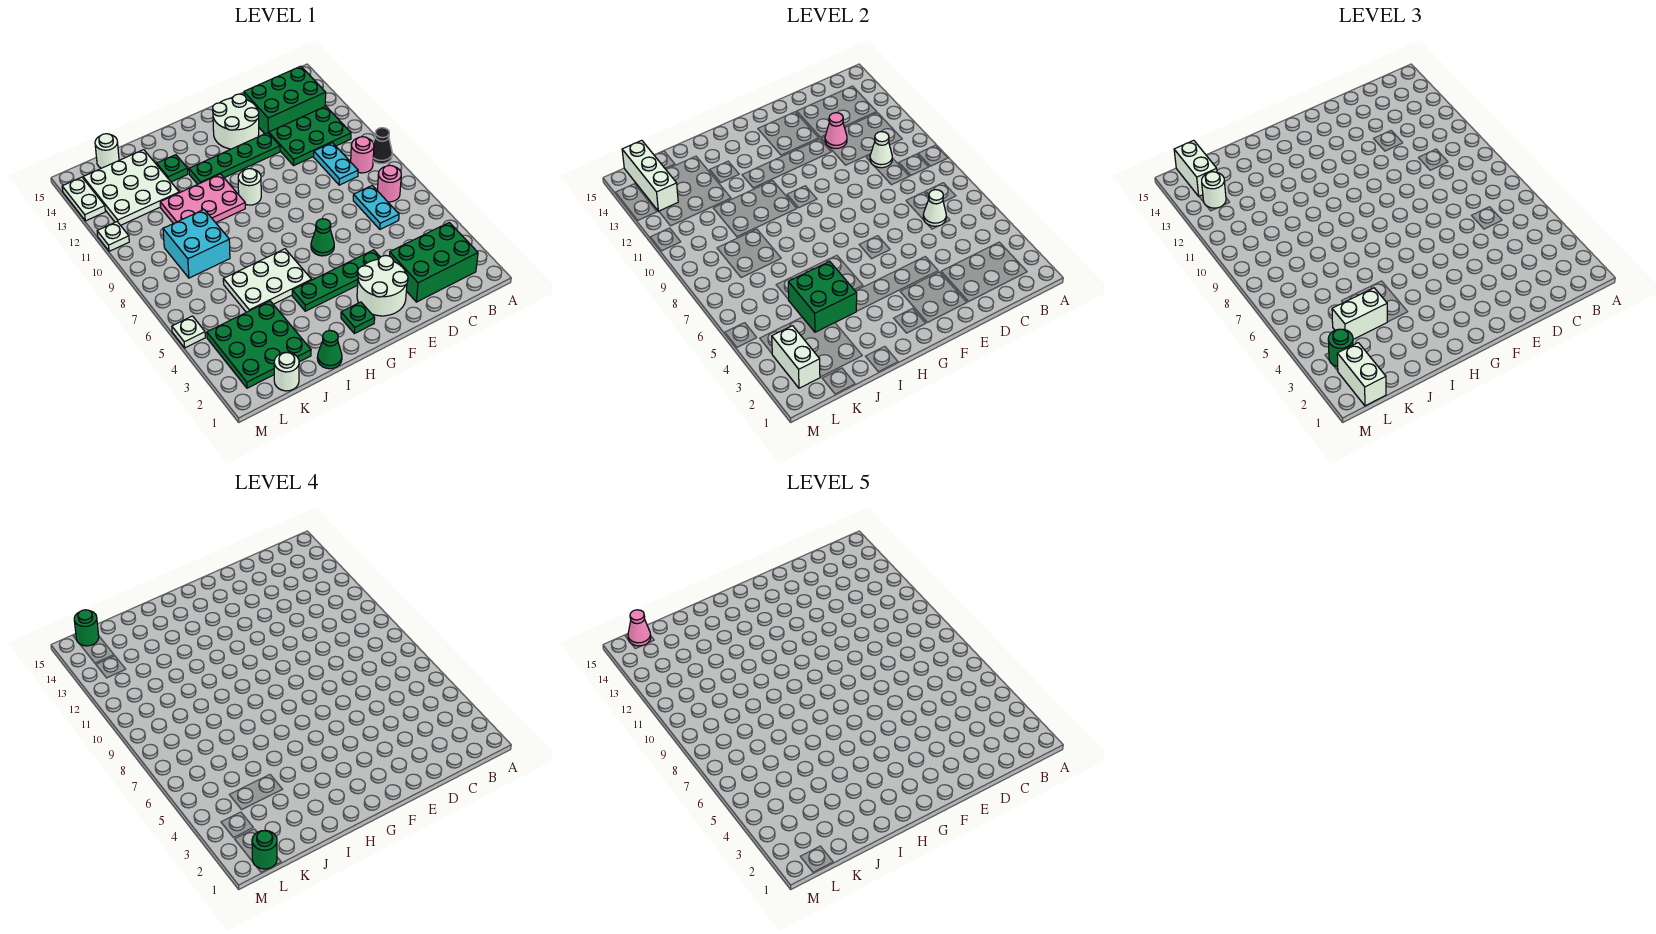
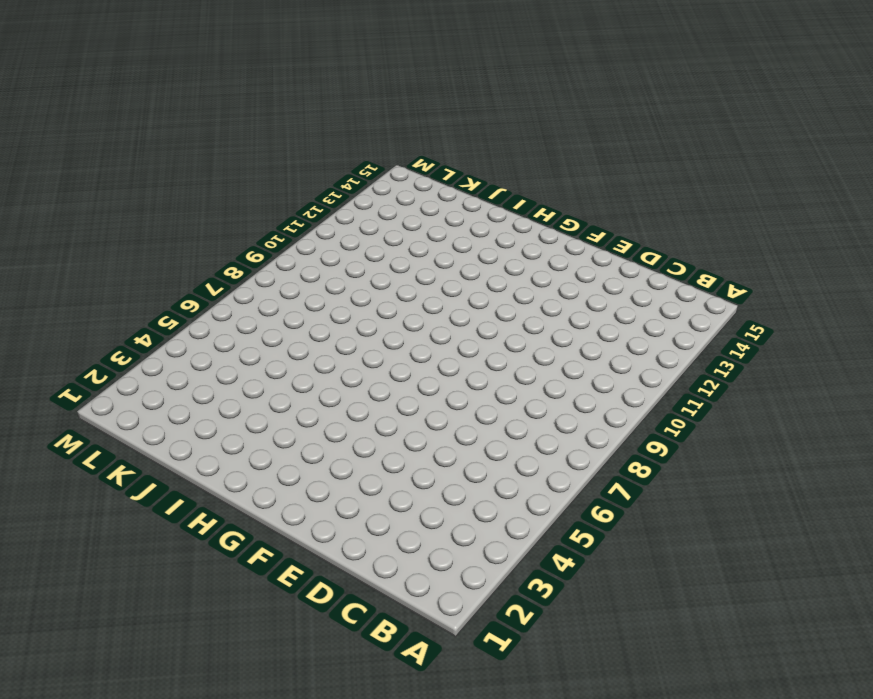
none -> black 1x1 cone [373,128,392,164]
none -> green 2x3 brick [389,223,478,302]
none -> pink 1x1 round brick [377,165,401,202]
none -> pink 1x1 round brick [351,137,374,173]

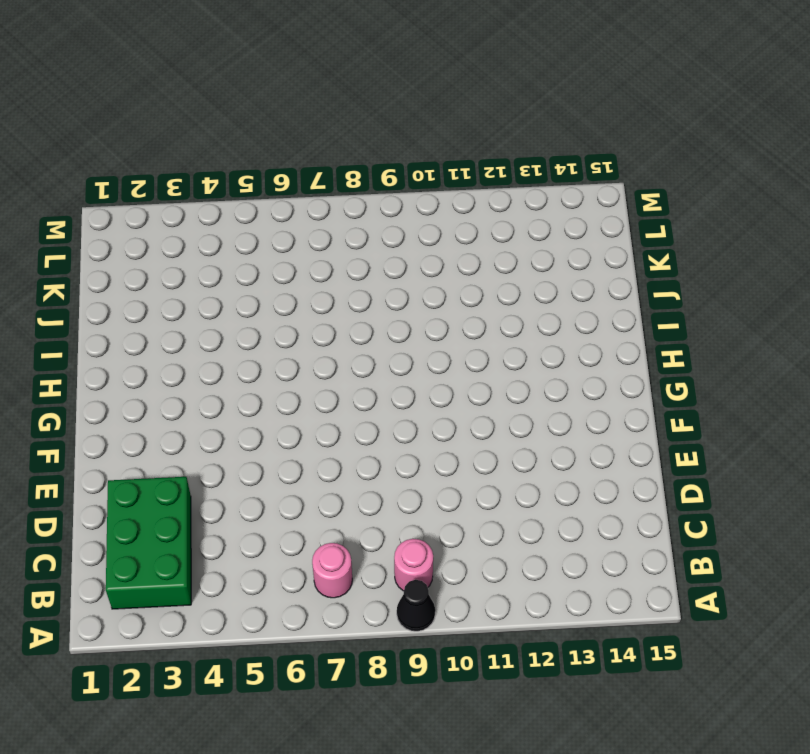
none -> green 2x3 plate [269,106,351,165]
none -> green 2x3 brick [244,66,326,134]
none -> cyan 1x2 plate [353,186,399,229]
none -> cyan 1x2 plate [314,143,358,185]

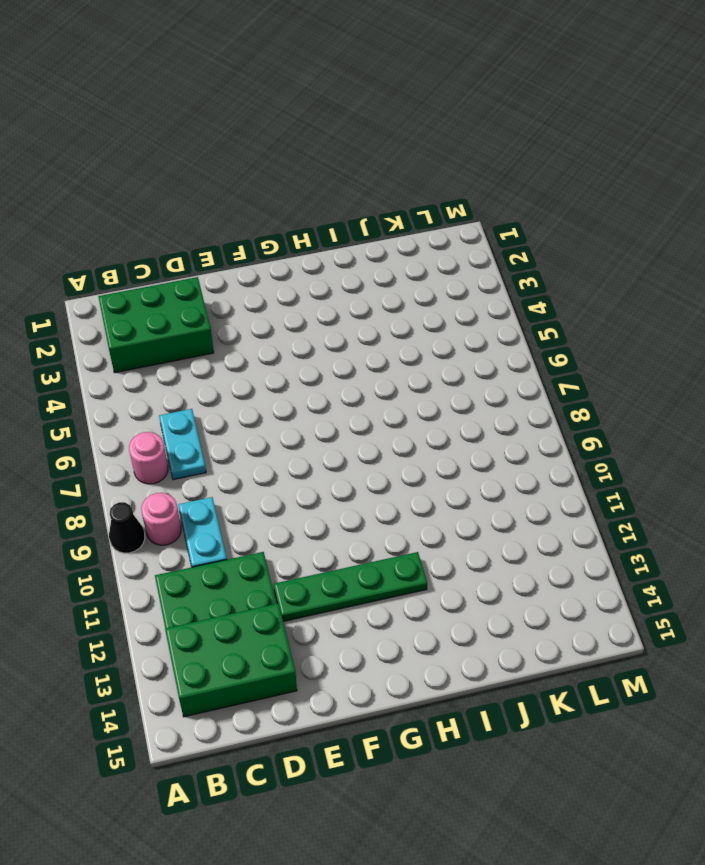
none -> white 2x2 round brick [357,256,408,316]
none -> green 1x4 plate [292,250,380,311]
none -> white 2x2 round brick [213,94,259,149]
none -> green 1x1 cone [311,219,334,256]

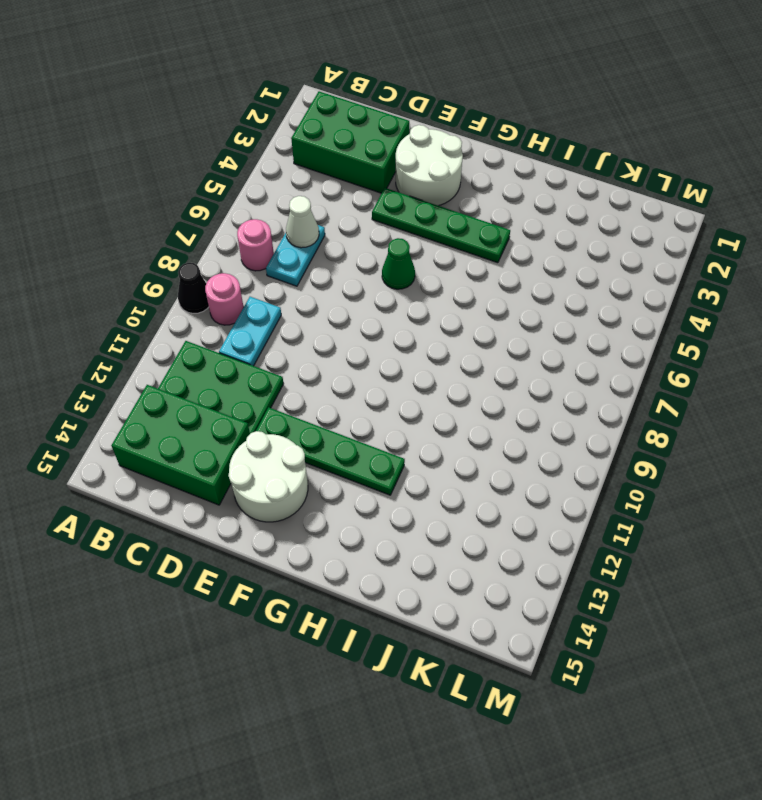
none -> green 1x1 plate [341,302,375,334]
none -> white 1x1 round brick [238,169,261,205]
none -> white 2x3 plate [223,249,312,312]
none -> pink 2x3 plate [160,174,245,224]

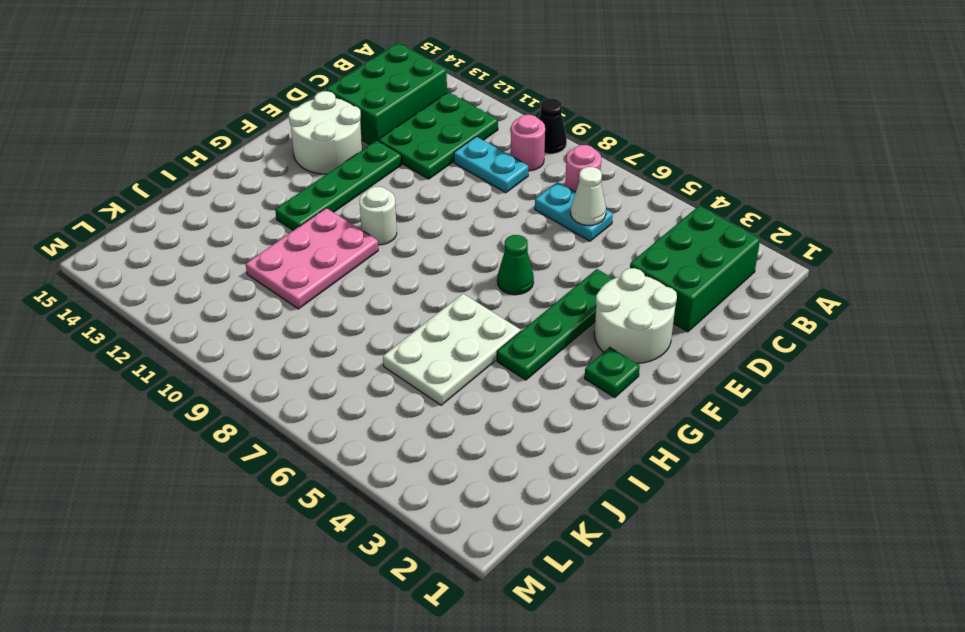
none -> green 1x1 cone [317,331,342,369]
none -> green 1x1 plate [157,155,188,182]
none -> green 3x3 plate [207,301,311,388]
none -> cyan 2x2 brick [163,209,230,278]

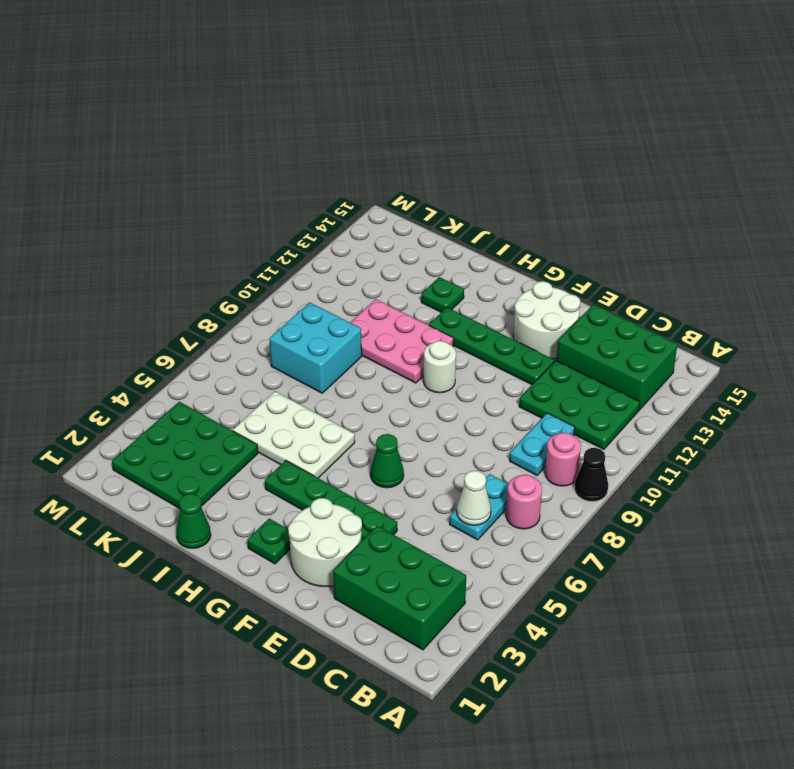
none -> white 3x3 plate [83,150,179,225]
none -> white 1x1 round brick [274,352,299,391]
none -> white 1x1 round brick [95,134,119,168]
none -> white 1x1 plate [172,316,205,348]

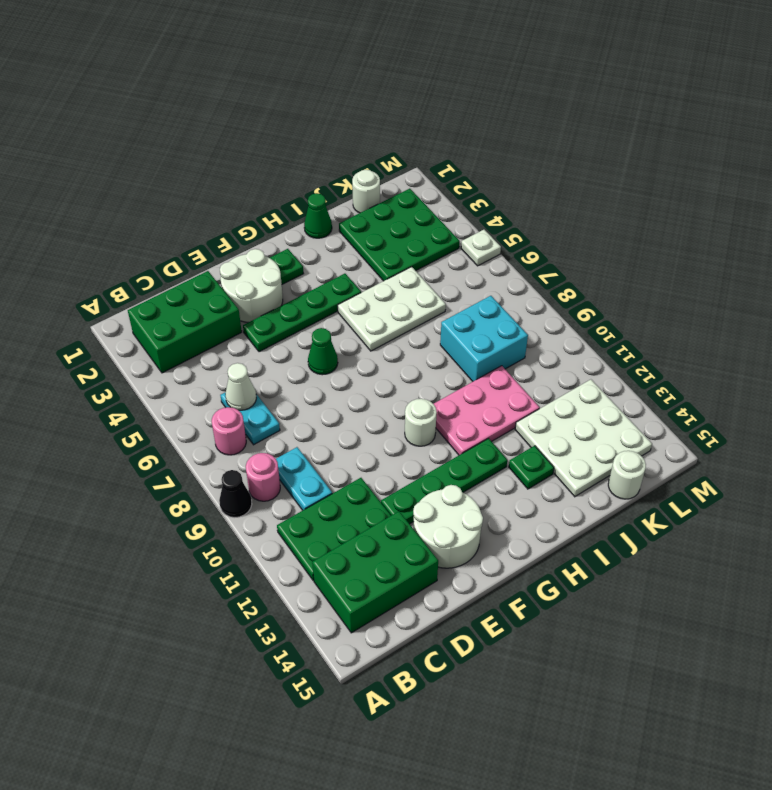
none -> white 1x1 plate [97,222,129,251]
none -> white 1x2 plate [62,177,105,221]
none -> white 1x1 cone [870,132,892,168]
none -> pink 1x1 cone [825,113,847,148]

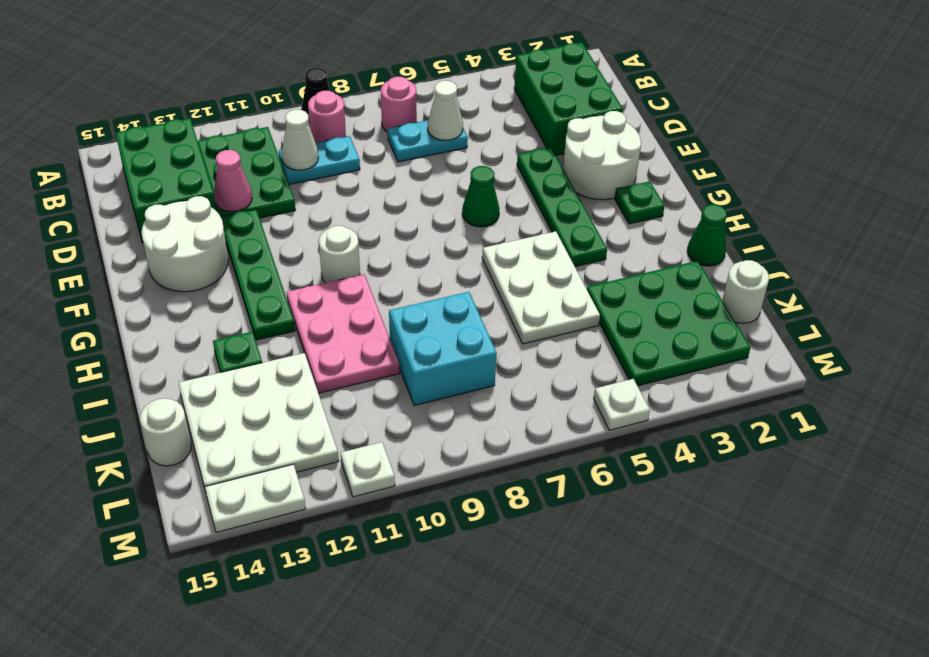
none -> green 2x2 brick [788,261,857,332]
none -> white 1x2 brick [772,326,820,388]
none -> white 1x3 brick [622,140,678,211]
none -> white 1x2 brick [1332,288,1387,339]

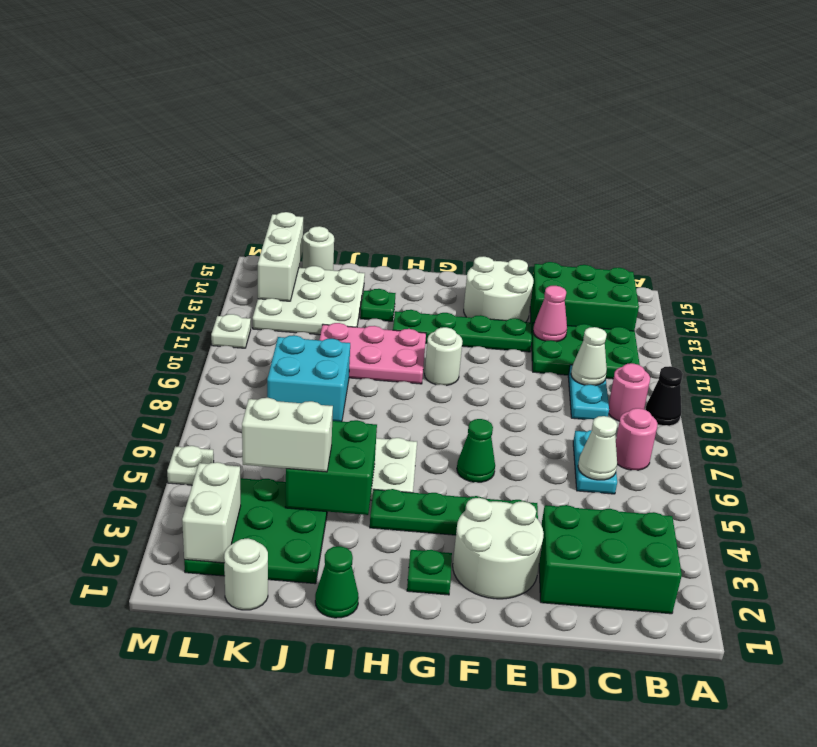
none -> white 1x2 plate [62,177,105,221]
none -> white 1x2 brick [1337,343,1386,406]
none -> green 1x1 round brick [1328,329,1353,367]
none -> white 1x1 round brick [1202,172,1226,208]

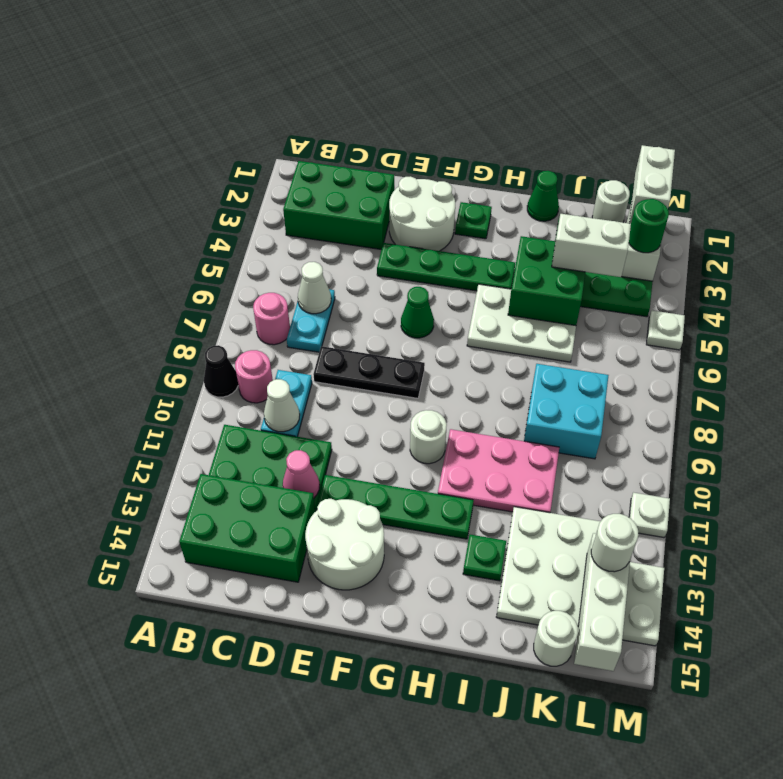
black 1x3 plate [313,346,425,398] -> none
none -> white 1x2 brick [1174,140,1217,196]
none -> green 1x1 round brick [252,830,277,869]
none -> green 1x1 round brick [74,610,99,646]
none -> pink 1x1 cone [628,610,651,646]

DIRECTIONS FOR THIS TASK
Each line in the data that holds the word "round" must be copied.

EXERCISE OUTPUT
none -> pink 1x1 round brick [377,165,401,202]
none -> pink 1x1 round brick [351,137,374,173]
none -> white 2x2 round brick [357,256,408,316]
none -> white 2x2 round brick [213,94,259,149]
none -> white 1x1 round brick [238,169,261,205]
none -> white 1x1 round brick [274,352,299,391]
none -> white 1x1 round brick [95,134,119,168]
none -> green 1x1 round brick [1328,329,1353,367]
none -> white 1x1 round brick [1202,172,1226,208]
none -> green 1x1 round brick [252,830,277,869]
none -> green 1x1 round brick [74,610,99,646]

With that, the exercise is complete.